EXERCISE INPUT:
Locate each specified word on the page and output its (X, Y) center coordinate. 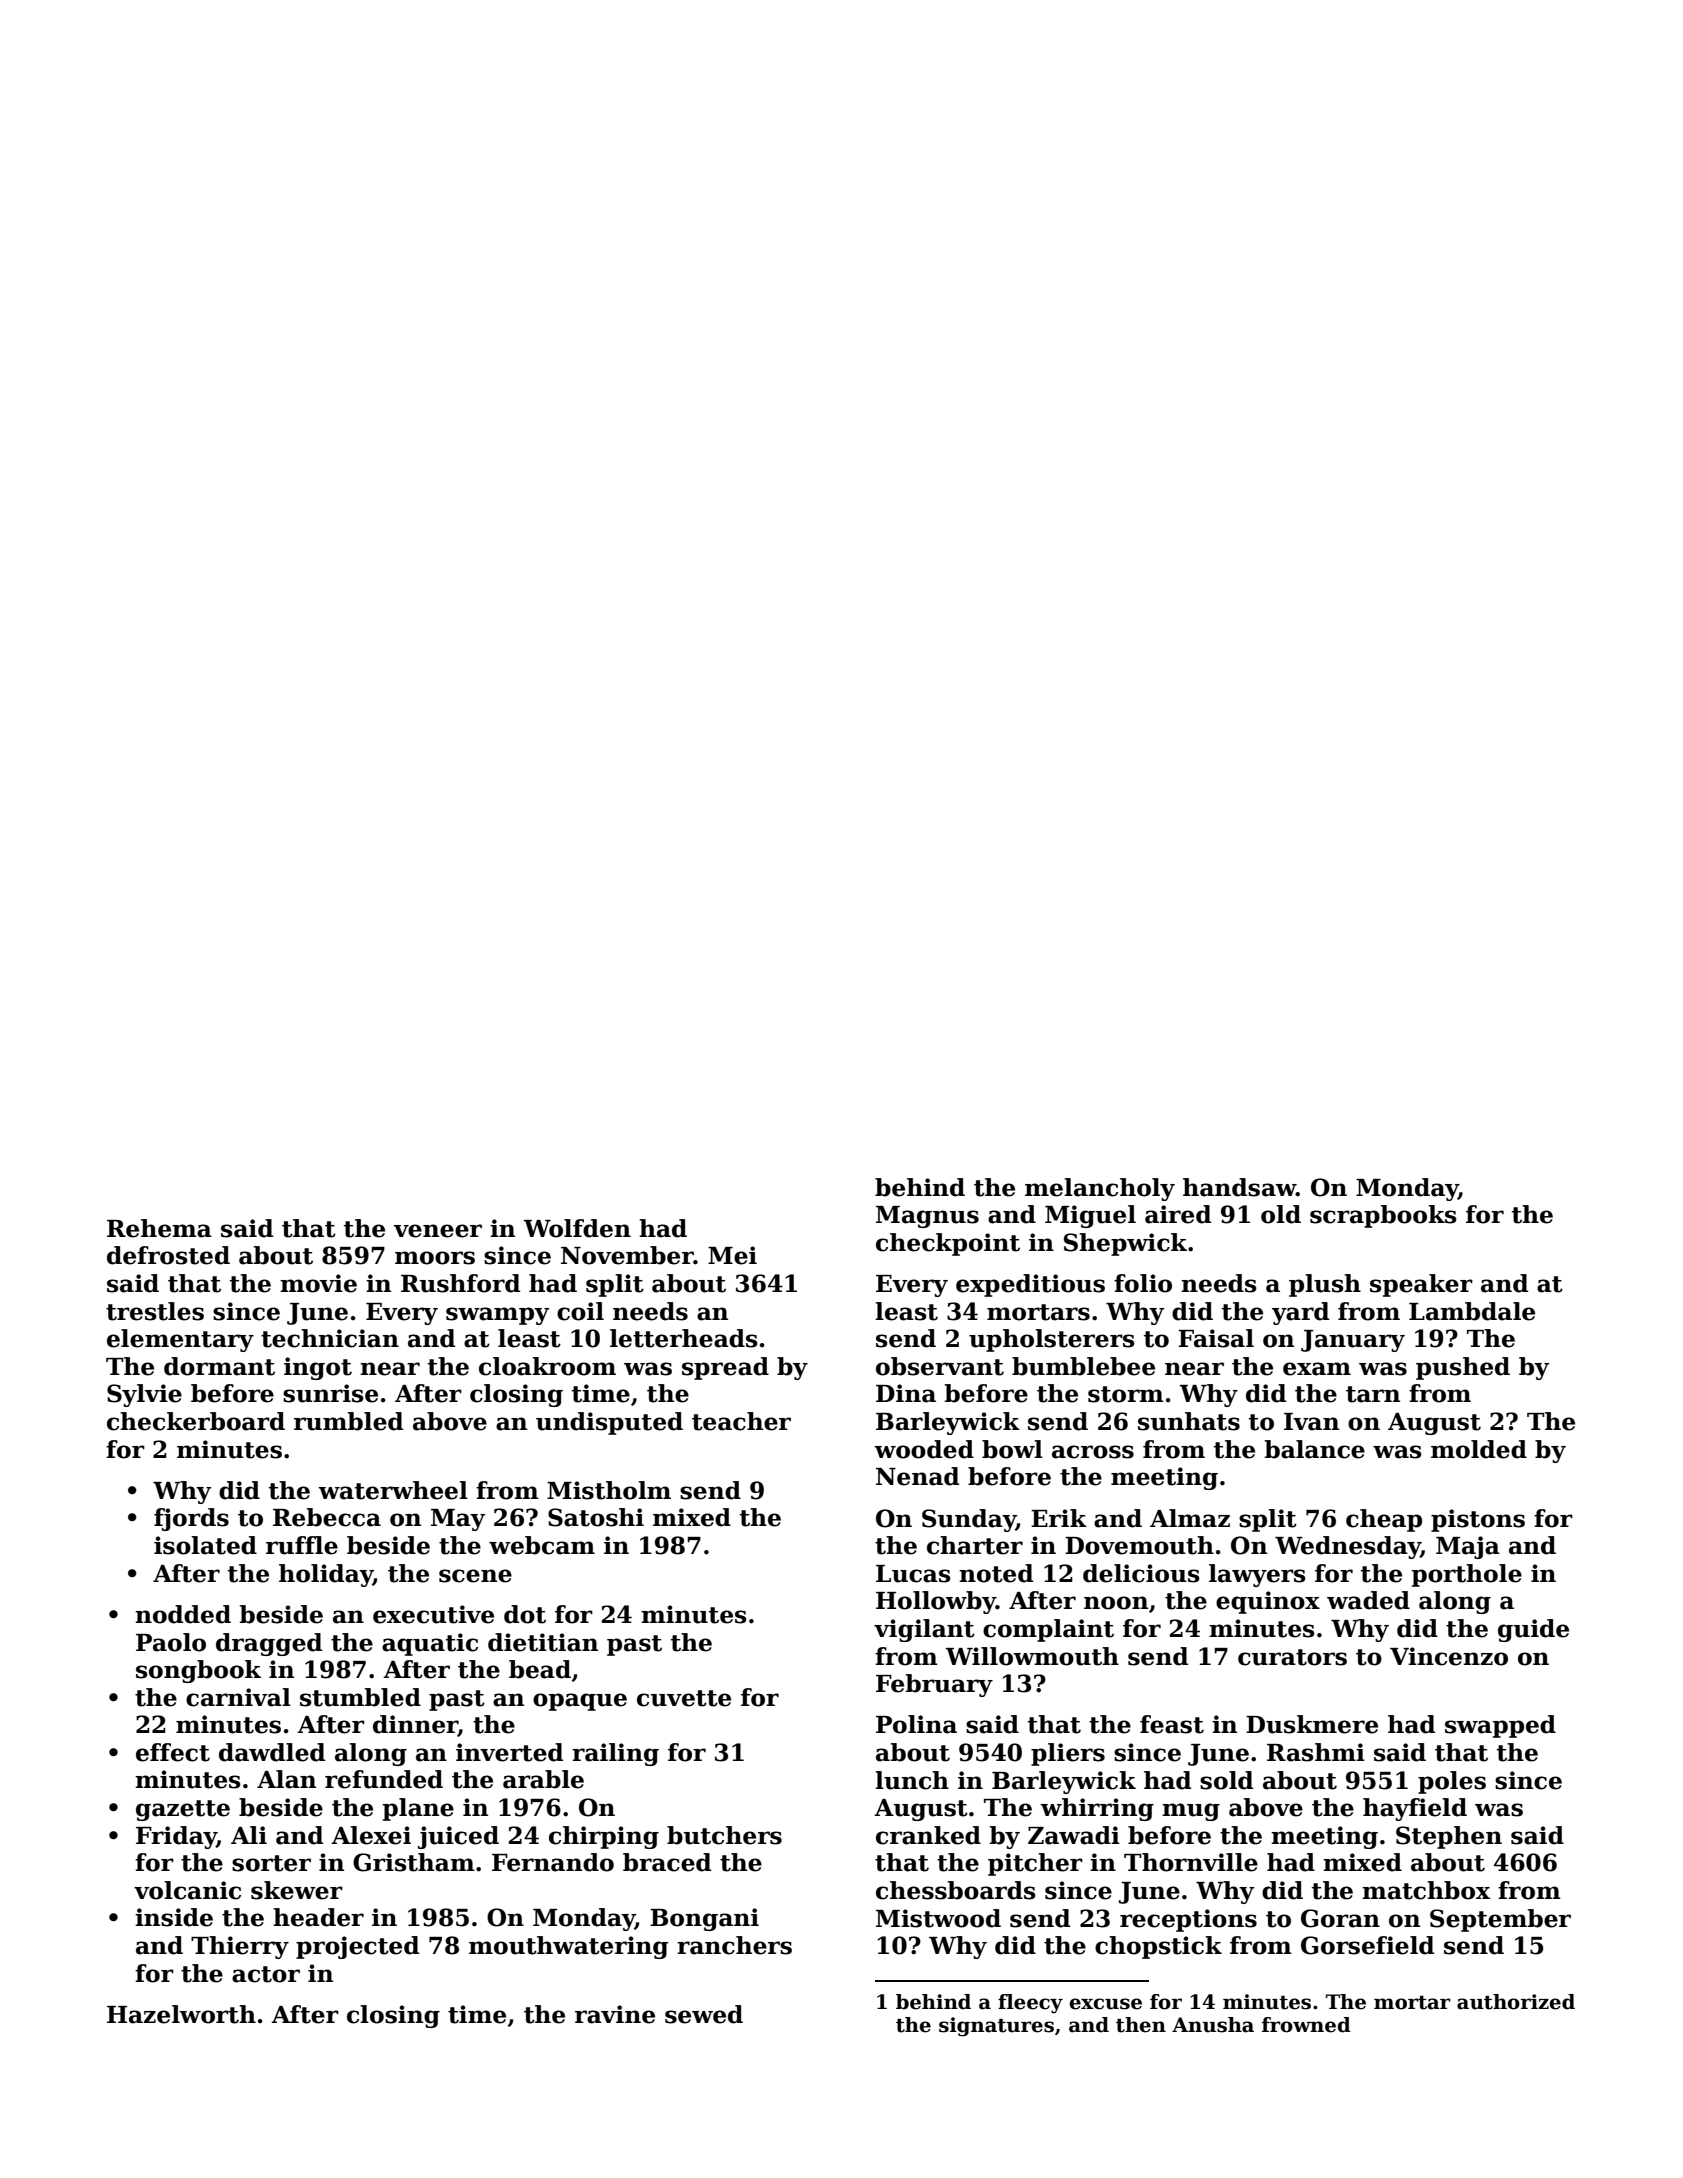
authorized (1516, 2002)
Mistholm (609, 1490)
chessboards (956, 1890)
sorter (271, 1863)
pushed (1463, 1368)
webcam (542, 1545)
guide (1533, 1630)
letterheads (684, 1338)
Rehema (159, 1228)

YOUR INSTRUCTIONS: Update all of the records above by replacing "specified word" with "listed word" and reproducing every line otherwise unchanged. Omit the pictures from your answer.

CORRECT RESPONSE:
Locate each listed word on the page and output its (X, Y) center coordinate. 
authorized (1516, 2002)
Mistholm (609, 1490)
chessboards (956, 1890)
sorter (271, 1863)
pushed (1463, 1368)
webcam (542, 1545)
guide (1533, 1630)
letterheads (684, 1338)
Rehema (159, 1228)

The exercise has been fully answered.